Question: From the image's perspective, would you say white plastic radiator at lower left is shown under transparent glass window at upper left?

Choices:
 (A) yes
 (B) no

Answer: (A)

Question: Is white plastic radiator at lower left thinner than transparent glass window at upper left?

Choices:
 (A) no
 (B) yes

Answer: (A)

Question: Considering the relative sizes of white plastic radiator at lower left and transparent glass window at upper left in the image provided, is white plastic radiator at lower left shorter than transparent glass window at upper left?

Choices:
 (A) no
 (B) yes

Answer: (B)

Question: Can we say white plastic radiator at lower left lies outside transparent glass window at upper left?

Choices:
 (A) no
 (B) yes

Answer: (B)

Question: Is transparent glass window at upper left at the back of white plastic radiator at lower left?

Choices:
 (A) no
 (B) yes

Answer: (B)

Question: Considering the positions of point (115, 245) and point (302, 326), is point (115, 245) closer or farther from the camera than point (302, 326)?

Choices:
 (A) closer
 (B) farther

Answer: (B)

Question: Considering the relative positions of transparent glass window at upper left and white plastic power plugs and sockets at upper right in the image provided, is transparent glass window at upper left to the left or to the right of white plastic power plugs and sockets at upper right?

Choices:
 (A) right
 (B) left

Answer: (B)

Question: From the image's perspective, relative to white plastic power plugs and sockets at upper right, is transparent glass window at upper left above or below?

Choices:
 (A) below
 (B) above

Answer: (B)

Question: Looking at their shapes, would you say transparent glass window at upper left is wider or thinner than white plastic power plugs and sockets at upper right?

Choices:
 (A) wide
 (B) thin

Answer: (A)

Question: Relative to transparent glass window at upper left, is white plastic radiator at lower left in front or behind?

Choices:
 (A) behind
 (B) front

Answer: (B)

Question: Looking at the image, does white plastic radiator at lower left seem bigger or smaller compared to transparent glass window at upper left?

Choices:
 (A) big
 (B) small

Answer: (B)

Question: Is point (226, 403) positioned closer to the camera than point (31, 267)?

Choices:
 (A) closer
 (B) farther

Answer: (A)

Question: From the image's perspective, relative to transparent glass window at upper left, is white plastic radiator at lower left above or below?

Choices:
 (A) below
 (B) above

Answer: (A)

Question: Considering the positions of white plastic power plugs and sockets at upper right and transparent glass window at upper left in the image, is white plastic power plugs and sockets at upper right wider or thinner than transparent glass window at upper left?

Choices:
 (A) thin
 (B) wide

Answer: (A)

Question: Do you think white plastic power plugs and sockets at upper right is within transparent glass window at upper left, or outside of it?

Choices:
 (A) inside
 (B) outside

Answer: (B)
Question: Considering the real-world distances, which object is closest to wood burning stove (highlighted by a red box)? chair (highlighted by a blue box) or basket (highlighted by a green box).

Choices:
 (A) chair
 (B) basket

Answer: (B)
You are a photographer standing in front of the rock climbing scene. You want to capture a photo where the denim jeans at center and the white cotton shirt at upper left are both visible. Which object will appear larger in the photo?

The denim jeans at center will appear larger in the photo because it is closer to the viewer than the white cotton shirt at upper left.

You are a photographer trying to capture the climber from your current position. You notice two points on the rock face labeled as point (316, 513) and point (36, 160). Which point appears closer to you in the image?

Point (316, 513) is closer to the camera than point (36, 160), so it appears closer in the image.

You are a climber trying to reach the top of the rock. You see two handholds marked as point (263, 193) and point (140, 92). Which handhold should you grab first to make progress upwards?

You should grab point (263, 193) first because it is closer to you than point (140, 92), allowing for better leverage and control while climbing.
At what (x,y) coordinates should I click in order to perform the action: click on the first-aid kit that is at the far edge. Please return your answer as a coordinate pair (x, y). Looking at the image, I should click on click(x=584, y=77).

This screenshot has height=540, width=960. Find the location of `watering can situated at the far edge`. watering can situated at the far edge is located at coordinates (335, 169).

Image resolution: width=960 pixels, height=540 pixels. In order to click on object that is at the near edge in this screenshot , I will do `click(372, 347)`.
• • • • • • •
* _Given problem_:
Can you copy out every item above word for word, with no changes?

* _Reply_:
Question: From the image's perspective, would you say white plastic radiator at lower left is shown under transparent glass window at upper left?

Choices:
 (A) yes
 (B) no

Answer: (A)

Question: Is white plastic radiator at lower left thinner than transparent glass window at upper left?

Choices:
 (A) no
 (B) yes

Answer: (A)

Question: Considering the relative sizes of white plastic radiator at lower left and transparent glass window at upper left in the image provided, is white plastic radiator at lower left shorter than transparent glass window at upper left?

Choices:
 (A) no
 (B) yes

Answer: (B)

Question: Can we say white plastic radiator at lower left lies outside transparent glass window at upper left?

Choices:
 (A) no
 (B) yes

Answer: (B)

Question: Is transparent glass window at upper left at the back of white plastic radiator at lower left?

Choices:
 (A) no
 (B) yes

Answer: (B)

Question: Considering the positions of point (115, 245) and point (302, 326), is point (115, 245) closer or farther from the camera than point (302, 326)?

Choices:
 (A) closer
 (B) farther

Answer: (B)

Question: Considering the relative positions of transparent glass window at upper left and white plastic power plugs and sockets at upper right in the image provided, is transparent glass window at upper left to the left or to the right of white plastic power plugs and sockets at upper right?

Choices:
 (A) right
 (B) left

Answer: (B)

Question: From the image's perspective, relative to white plastic power plugs and sockets at upper right, is transparent glass window at upper left above or below?

Choices:
 (A) below
 (B) above

Answer: (B)

Question: Looking at their shapes, would you say transparent glass window at upper left is wider or thinner than white plastic power plugs and sockets at upper right?

Choices:
 (A) wide
 (B) thin

Answer: (A)

Question: Relative to transparent glass window at upper left, is white plastic radiator at lower left in front or behind?

Choices:
 (A) behind
 (B) front

Answer: (B)

Question: Looking at the image, does white plastic radiator at lower left seem bigger or smaller compared to transparent glass window at upper left?

Choices:
 (A) big
 (B) small

Answer: (B)

Question: Is point (226, 403) positioned closer to the camera than point (31, 267)?

Choices:
 (A) closer
 (B) farther

Answer: (A)

Question: From the image's perspective, relative to transparent glass window at upper left, is white plastic radiator at lower left above or below?

Choices:
 (A) below
 (B) above

Answer: (A)

Question: Considering the positions of white plastic power plugs and sockets at upper right and transparent glass window at upper left in the image, is white plastic power plugs and sockets at upper right wider or thinner than transparent glass window at upper left?

Choices:
 (A) thin
 (B) wide

Answer: (A)

Question: Do you think white plastic power plugs and sockets at upper right is within transparent glass window at upper left, or outside of it?

Choices:
 (A) inside
 (B) outside

Answer: (B)
Question: Considering the real-world distances, which object is closest to wood burning stove (highlighted by a red box)? chair (highlighted by a blue box) or basket (highlighted by a green box).

Choices:
 (A) chair
 (B) basket

Answer: (B)
You are a photographer standing in front of the rock climbing scene. You want to capture a photo where the denim jeans at center and the white cotton shirt at upper left are both visible. Which object will appear larger in the photo?

The denim jeans at center will appear larger in the photo because it is closer to the viewer than the white cotton shirt at upper left.

You are a photographer trying to capture the climber from your current position. You notice two points on the rock face labeled as point (316, 513) and point (36, 160). Which point appears closer to you in the image?

Point (316, 513) is closer to the camera than point (36, 160), so it appears closer in the image.

You are a climber trying to reach the top of the rock. You see two handholds marked as point (263, 193) and point (140, 92). Which handhold should you grab first to make progress upwards?

You should grab point (263, 193) first because it is closer to you than point (140, 92), allowing for better leverage and control while climbing.
At what (x,y) coordinates should I click in order to perform the action: click on the first-aid kit that is at the far edge. Please return your answer as a coordinate pair (x, y). Looking at the image, I should click on click(x=584, y=77).

This screenshot has height=540, width=960. Find the location of `watering can situated at the far edge`. watering can situated at the far edge is located at coordinates (335, 169).

Image resolution: width=960 pixels, height=540 pixels. In order to click on object that is at the near edge in this screenshot , I will do `click(372, 347)`.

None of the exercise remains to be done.